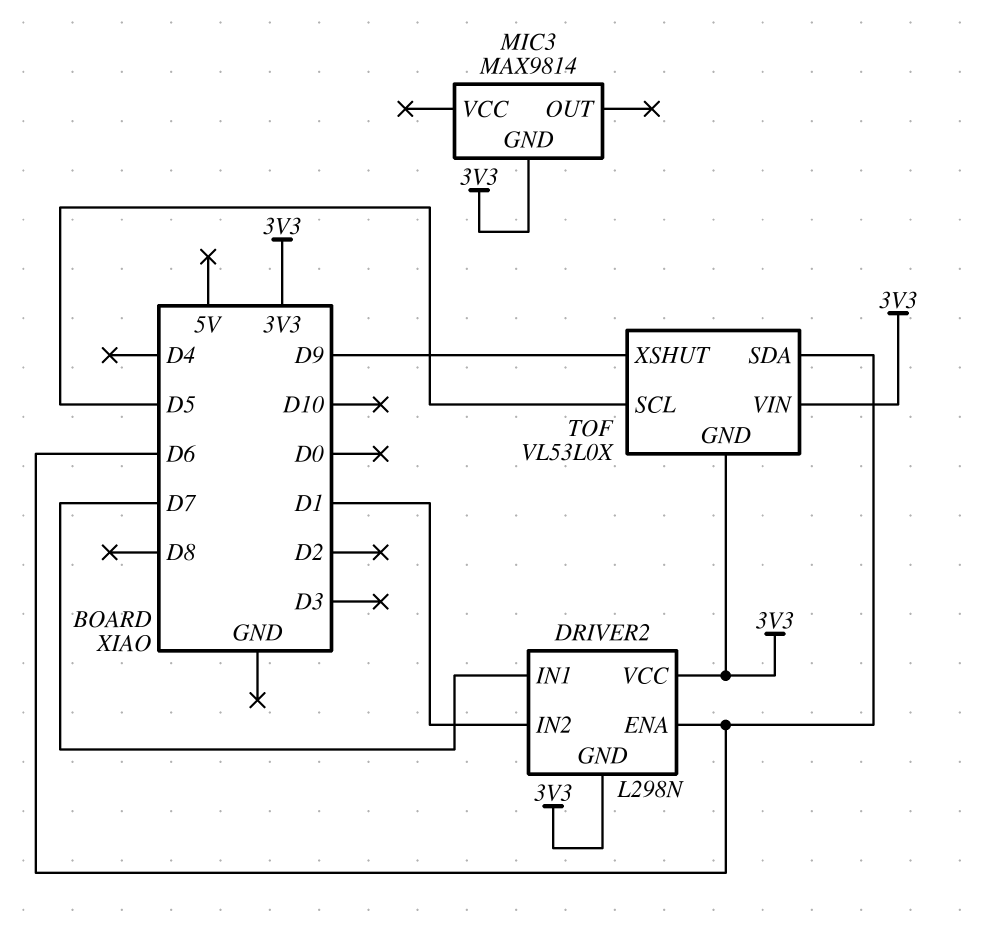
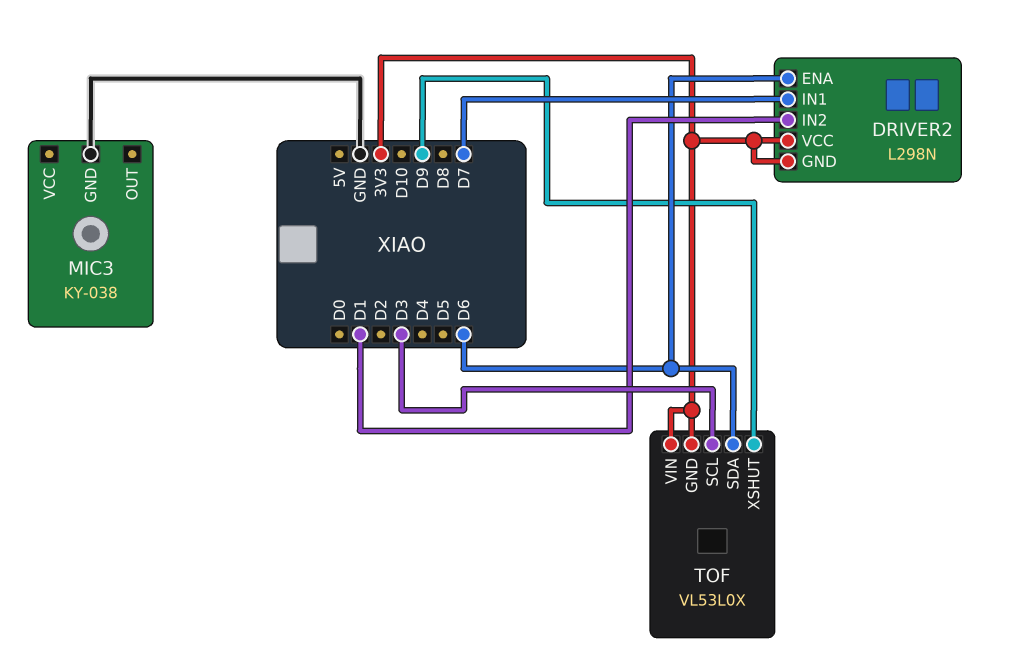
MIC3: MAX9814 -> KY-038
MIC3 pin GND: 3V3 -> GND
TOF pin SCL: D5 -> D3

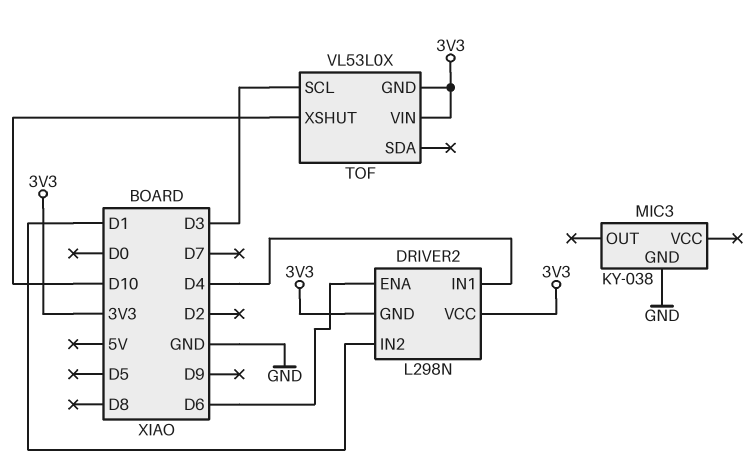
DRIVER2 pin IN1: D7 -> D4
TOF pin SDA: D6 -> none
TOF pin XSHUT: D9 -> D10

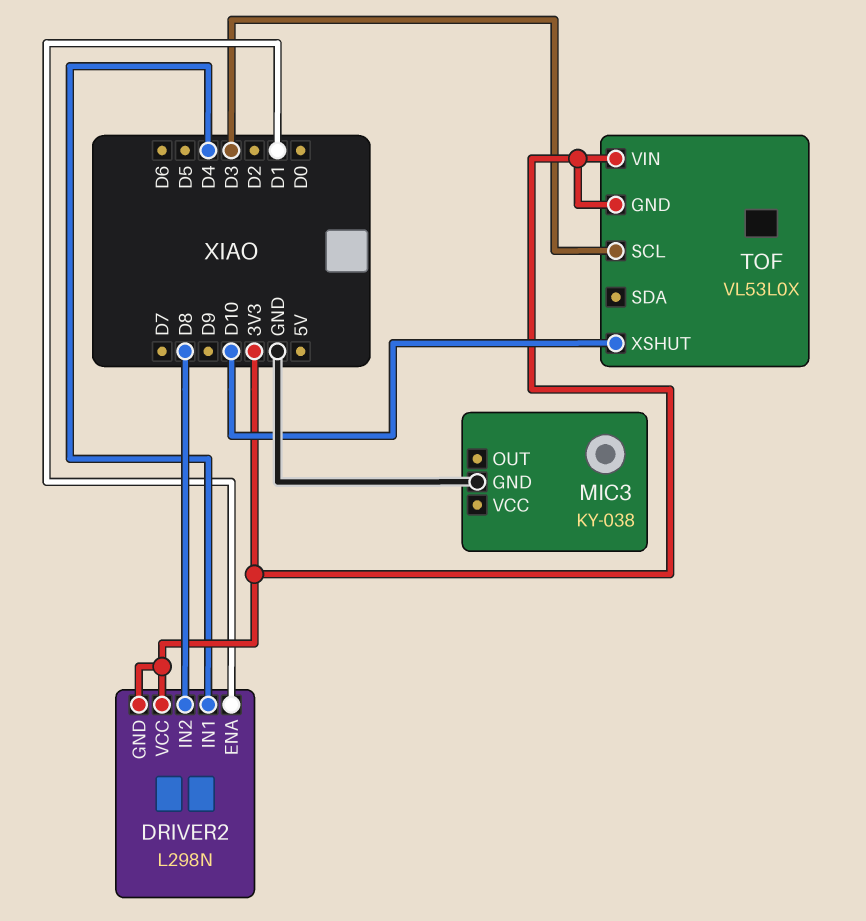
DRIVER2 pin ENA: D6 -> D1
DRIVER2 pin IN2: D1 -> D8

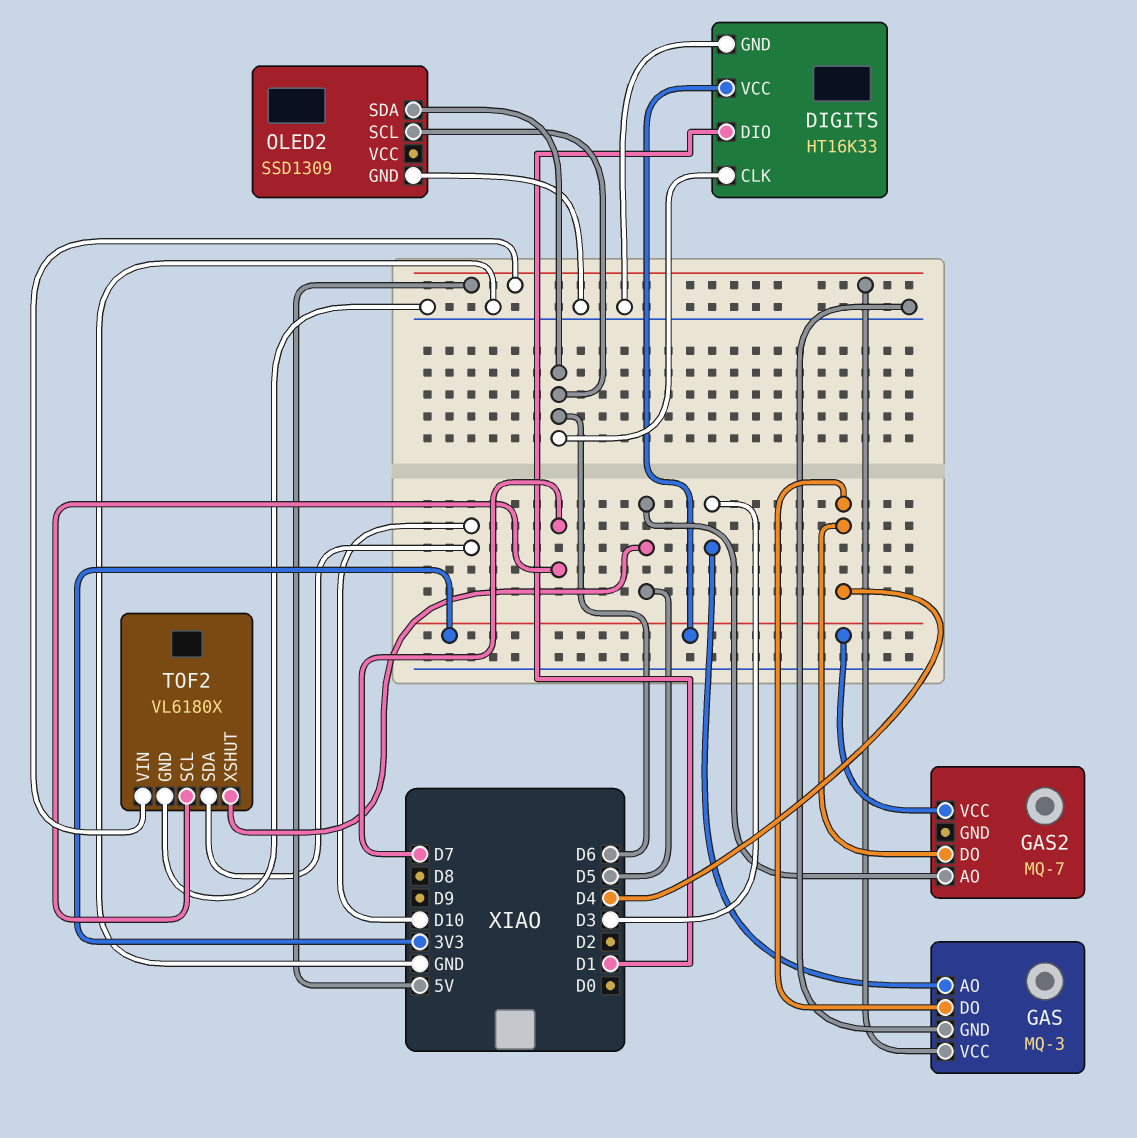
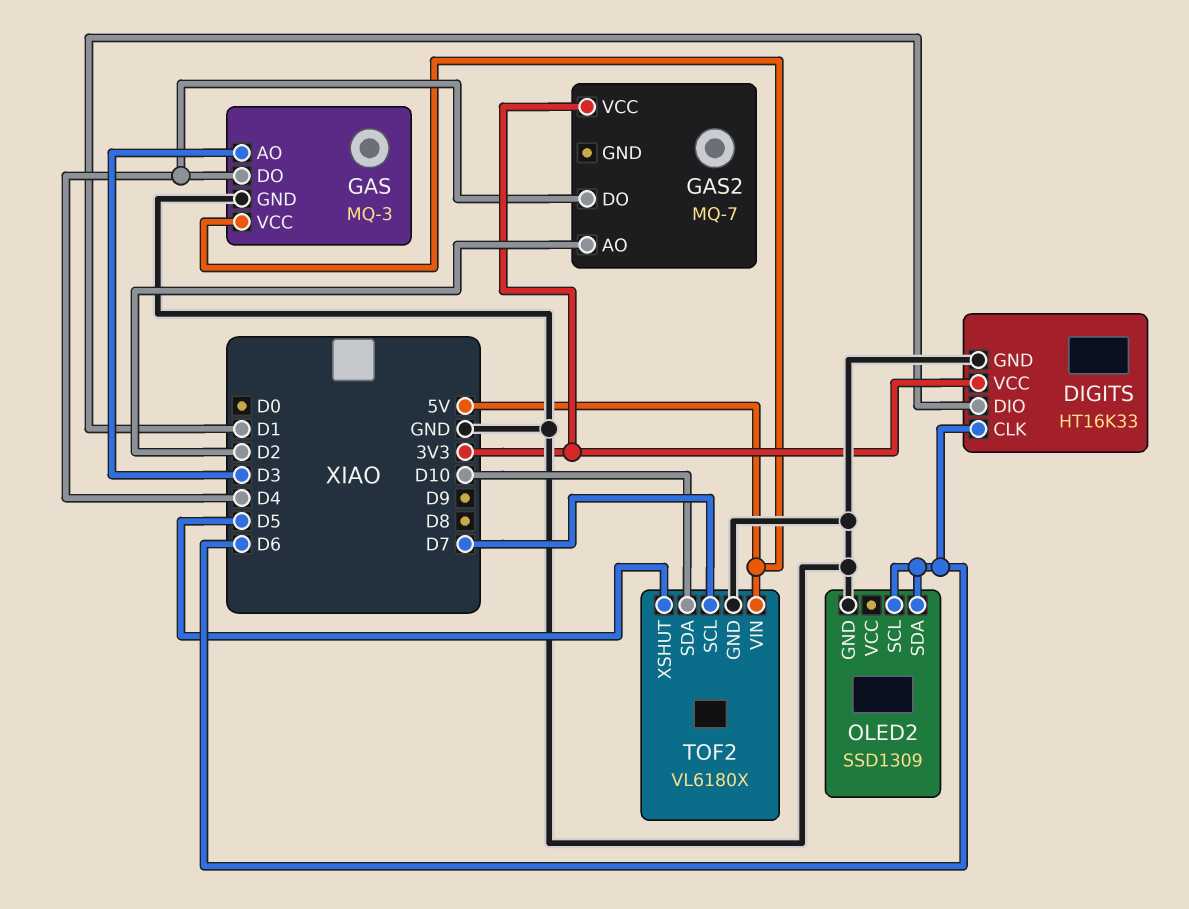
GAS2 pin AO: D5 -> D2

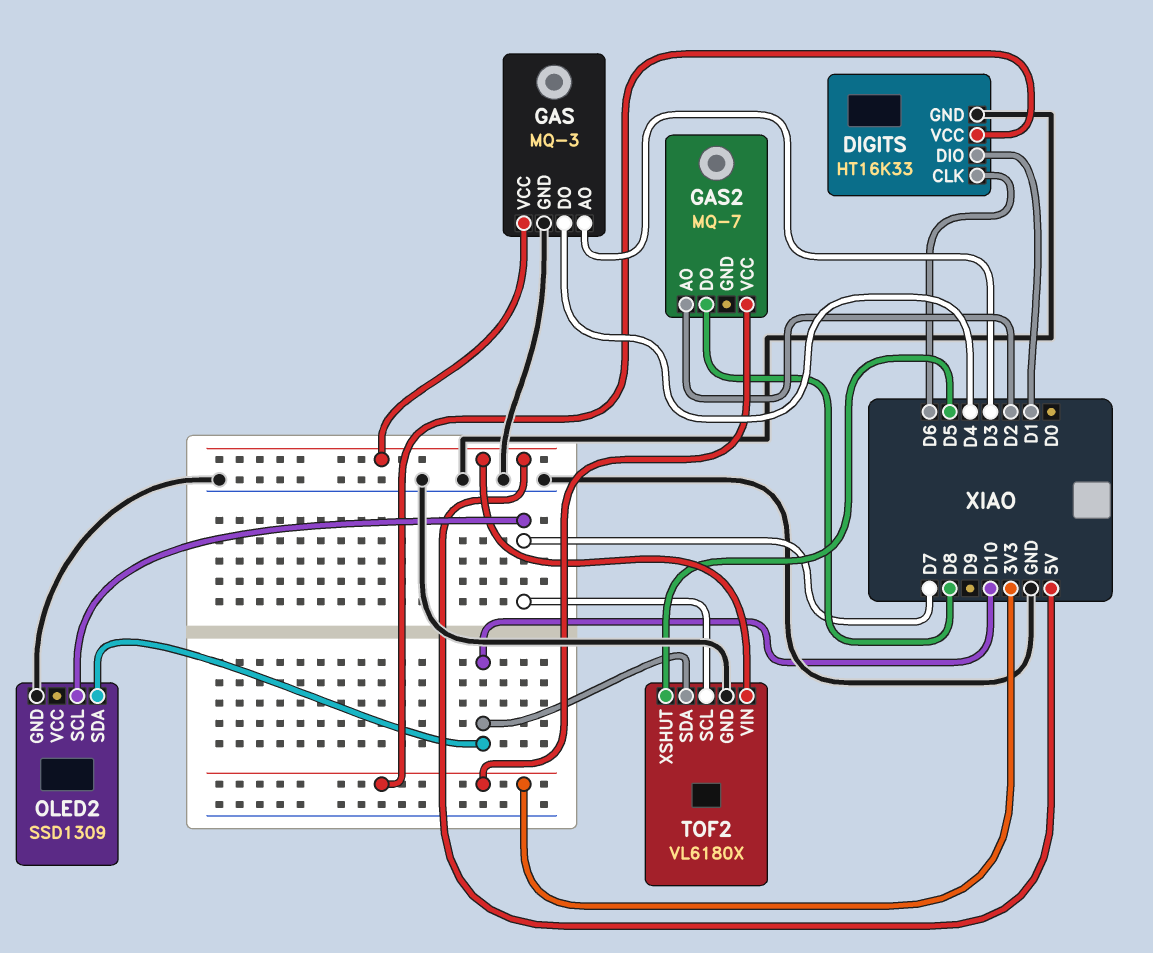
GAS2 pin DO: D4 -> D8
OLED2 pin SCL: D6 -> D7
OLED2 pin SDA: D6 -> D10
************
Print the material word for word without images.

MIC3: MAX9814 -> KY-038
MIC3 pin GND: 3V3 -> GND
TOF pin SCL: D5 -> D3

DRIVER2 pin IN1: D7 -> D4
TOF pin SDA: D6 -> none
TOF pin XSHUT: D9 -> D10

DRIVER2 pin ENA: D6 -> D1
DRIVER2 pin IN2: D1 -> D8

GAS2 pin AO: D5 -> D2

GAS2 pin DO: D4 -> D8
OLED2 pin SCL: D6 -> D7
OLED2 pin SDA: D6 -> D10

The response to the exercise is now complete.